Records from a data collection
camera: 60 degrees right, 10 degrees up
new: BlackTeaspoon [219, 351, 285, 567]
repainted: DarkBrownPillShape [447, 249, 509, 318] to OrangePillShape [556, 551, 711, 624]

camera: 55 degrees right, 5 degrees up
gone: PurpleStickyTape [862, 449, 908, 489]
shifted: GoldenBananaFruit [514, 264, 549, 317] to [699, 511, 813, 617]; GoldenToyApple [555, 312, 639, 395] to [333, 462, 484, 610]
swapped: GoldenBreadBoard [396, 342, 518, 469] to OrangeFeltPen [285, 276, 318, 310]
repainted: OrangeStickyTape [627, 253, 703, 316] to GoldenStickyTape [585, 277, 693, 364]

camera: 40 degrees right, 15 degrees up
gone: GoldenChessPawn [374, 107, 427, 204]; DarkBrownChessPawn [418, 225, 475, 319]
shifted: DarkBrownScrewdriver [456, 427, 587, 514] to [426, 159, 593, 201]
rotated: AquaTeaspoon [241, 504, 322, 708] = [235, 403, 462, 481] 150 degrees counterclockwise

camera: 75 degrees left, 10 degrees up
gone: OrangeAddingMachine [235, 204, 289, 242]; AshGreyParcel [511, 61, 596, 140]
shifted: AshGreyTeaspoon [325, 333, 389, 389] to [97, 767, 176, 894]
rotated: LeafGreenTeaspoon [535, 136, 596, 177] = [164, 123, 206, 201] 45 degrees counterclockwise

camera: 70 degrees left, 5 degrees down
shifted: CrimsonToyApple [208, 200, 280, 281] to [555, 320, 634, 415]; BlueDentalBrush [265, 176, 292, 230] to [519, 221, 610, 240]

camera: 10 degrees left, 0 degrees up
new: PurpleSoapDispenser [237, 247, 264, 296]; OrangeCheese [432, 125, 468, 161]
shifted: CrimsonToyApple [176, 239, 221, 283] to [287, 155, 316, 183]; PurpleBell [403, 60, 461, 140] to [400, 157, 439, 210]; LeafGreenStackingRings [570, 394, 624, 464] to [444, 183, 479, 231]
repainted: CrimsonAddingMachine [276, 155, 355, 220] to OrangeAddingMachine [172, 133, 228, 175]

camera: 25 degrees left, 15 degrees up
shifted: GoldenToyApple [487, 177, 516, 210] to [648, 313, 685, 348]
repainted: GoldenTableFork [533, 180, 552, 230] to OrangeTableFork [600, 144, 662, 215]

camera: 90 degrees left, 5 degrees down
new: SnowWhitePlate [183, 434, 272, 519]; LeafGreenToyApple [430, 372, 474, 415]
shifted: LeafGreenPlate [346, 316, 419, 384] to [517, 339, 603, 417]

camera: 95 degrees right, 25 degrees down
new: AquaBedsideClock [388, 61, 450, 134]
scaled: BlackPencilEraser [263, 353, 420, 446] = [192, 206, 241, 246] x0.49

- [BRIEF]: Taking every line of the records above into account, tally those that contain "right" and give only the total.

- [SOLUTION TO THIS EXERCISE]: 4